DATASET ENTRIES:
────
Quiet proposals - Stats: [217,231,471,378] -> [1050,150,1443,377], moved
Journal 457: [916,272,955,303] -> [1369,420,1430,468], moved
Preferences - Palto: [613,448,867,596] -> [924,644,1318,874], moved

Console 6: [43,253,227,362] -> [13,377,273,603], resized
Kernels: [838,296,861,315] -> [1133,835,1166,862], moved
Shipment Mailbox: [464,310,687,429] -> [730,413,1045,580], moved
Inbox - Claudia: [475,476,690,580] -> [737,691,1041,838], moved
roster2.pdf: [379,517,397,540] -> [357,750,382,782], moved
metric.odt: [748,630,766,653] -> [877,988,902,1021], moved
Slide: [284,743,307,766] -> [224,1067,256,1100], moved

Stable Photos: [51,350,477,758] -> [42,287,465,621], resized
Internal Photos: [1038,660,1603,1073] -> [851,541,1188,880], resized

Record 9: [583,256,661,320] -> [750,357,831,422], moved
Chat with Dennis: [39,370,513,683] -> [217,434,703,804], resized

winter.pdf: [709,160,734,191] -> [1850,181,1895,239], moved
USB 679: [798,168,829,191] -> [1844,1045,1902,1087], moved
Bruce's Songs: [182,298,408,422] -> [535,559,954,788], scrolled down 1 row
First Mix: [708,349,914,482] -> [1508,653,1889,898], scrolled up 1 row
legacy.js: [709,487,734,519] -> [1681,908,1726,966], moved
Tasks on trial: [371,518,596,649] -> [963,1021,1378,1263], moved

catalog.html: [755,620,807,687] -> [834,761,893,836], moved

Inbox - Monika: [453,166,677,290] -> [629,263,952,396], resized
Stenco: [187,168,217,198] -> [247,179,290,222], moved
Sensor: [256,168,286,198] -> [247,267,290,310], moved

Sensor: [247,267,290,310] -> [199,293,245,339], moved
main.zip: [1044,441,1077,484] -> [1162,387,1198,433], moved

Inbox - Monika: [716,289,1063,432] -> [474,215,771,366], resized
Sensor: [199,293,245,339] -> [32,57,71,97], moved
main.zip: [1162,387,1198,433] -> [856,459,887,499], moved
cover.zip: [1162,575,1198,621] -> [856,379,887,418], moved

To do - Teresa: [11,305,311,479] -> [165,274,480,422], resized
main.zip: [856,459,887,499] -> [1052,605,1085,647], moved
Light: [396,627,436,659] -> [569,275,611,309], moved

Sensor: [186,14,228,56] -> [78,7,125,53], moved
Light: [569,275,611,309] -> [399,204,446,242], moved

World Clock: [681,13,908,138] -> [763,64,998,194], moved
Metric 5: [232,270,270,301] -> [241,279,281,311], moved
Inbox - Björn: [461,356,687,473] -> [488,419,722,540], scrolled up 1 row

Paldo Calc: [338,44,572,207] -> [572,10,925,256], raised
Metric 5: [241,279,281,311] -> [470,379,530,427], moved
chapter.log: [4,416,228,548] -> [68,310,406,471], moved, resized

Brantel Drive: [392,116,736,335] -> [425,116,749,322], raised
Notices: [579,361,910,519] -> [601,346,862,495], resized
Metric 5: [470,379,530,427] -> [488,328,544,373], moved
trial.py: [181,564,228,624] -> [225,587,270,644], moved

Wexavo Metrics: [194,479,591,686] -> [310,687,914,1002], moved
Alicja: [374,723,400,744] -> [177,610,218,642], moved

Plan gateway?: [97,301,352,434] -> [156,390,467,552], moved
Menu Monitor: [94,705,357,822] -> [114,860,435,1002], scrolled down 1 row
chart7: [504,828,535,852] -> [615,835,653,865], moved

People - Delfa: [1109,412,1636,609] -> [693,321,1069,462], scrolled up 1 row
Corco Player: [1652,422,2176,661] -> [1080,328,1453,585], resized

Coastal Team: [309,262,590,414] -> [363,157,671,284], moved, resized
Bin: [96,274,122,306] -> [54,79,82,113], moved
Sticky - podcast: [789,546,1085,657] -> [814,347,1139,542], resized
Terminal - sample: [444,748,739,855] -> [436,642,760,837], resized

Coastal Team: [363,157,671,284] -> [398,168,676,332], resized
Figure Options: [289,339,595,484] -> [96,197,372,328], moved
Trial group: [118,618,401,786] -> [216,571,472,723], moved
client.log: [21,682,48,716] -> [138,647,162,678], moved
────
WHAT YOU WILL DO:
Repeat back all entries verbatim.

EXERCISE ANSWER:
Quiet proposals - Stats: [217,231,471,378] -> [1050,150,1443,377], moved
Journal 457: [916,272,955,303] -> [1369,420,1430,468], moved
Preferences - Palto: [613,448,867,596] -> [924,644,1318,874], moved

Console 6: [43,253,227,362] -> [13,377,273,603], resized
Kernels: [838,296,861,315] -> [1133,835,1166,862], moved
Shipment Mailbox: [464,310,687,429] -> [730,413,1045,580], moved
Inbox - Claudia: [475,476,690,580] -> [737,691,1041,838], moved
roster2.pdf: [379,517,397,540] -> [357,750,382,782], moved
metric.odt: [748,630,766,653] -> [877,988,902,1021], moved
Slide: [284,743,307,766] -> [224,1067,256,1100], moved

Stable Photos: [51,350,477,758] -> [42,287,465,621], resized
Internal Photos: [1038,660,1603,1073] -> [851,541,1188,880], resized

Record 9: [583,256,661,320] -> [750,357,831,422], moved
Chat with Dennis: [39,370,513,683] -> [217,434,703,804], resized

winter.pdf: [709,160,734,191] -> [1850,181,1895,239], moved
USB 679: [798,168,829,191] -> [1844,1045,1902,1087], moved
Bruce's Songs: [182,298,408,422] -> [535,559,954,788], scrolled down 1 row
First Mix: [708,349,914,482] -> [1508,653,1889,898], scrolled up 1 row
legacy.js: [709,487,734,519] -> [1681,908,1726,966], moved
Tasks on trial: [371,518,596,649] -> [963,1021,1378,1263], moved

catalog.html: [755,620,807,687] -> [834,761,893,836], moved

Inbox - Monika: [453,166,677,290] -> [629,263,952,396], resized
Stenco: [187,168,217,198] -> [247,179,290,222], moved
Sensor: [256,168,286,198] -> [247,267,290,310], moved

Sensor: [247,267,290,310] -> [199,293,245,339], moved
main.zip: [1044,441,1077,484] -> [1162,387,1198,433], moved

Inbox - Monika: [716,289,1063,432] -> [474,215,771,366], resized
Sensor: [199,293,245,339] -> [32,57,71,97], moved
main.zip: [1162,387,1198,433] -> [856,459,887,499], moved
cover.zip: [1162,575,1198,621] -> [856,379,887,418], moved

To do - Teresa: [11,305,311,479] -> [165,274,480,422], resized
main.zip: [856,459,887,499] -> [1052,605,1085,647], moved
Light: [396,627,436,659] -> [569,275,611,309], moved

Sensor: [186,14,228,56] -> [78,7,125,53], moved
Light: [569,275,611,309] -> [399,204,446,242], moved

World Clock: [681,13,908,138] -> [763,64,998,194], moved
Metric 5: [232,270,270,301] -> [241,279,281,311], moved
Inbox - Björn: [461,356,687,473] -> [488,419,722,540], scrolled up 1 row

Paldo Calc: [338,44,572,207] -> [572,10,925,256], raised
Metric 5: [241,279,281,311] -> [470,379,530,427], moved
chapter.log: [4,416,228,548] -> [68,310,406,471], moved, resized

Brantel Drive: [392,116,736,335] -> [425,116,749,322], raised
Notices: [579,361,910,519] -> [601,346,862,495], resized
Metric 5: [470,379,530,427] -> [488,328,544,373], moved
trial.py: [181,564,228,624] -> [225,587,270,644], moved

Wexavo Metrics: [194,479,591,686] -> [310,687,914,1002], moved
Alicja: [374,723,400,744] -> [177,610,218,642], moved

Plan gateway?: [97,301,352,434] -> [156,390,467,552], moved
Menu Monitor: [94,705,357,822] -> [114,860,435,1002], scrolled down 1 row
chart7: [504,828,535,852] -> [615,835,653,865], moved

People - Delfa: [1109,412,1636,609] -> [693,321,1069,462], scrolled up 1 row
Corco Player: [1652,422,2176,661] -> [1080,328,1453,585], resized

Coastal Team: [309,262,590,414] -> [363,157,671,284], moved, resized
Bin: [96,274,122,306] -> [54,79,82,113], moved
Sticky - podcast: [789,546,1085,657] -> [814,347,1139,542], resized
Terminal - sample: [444,748,739,855] -> [436,642,760,837], resized

Coastal Team: [363,157,671,284] -> [398,168,676,332], resized
Figure Options: [289,339,595,484] -> [96,197,372,328], moved
Trial group: [118,618,401,786] -> [216,571,472,723], moved
client.log: [21,682,48,716] -> [138,647,162,678], moved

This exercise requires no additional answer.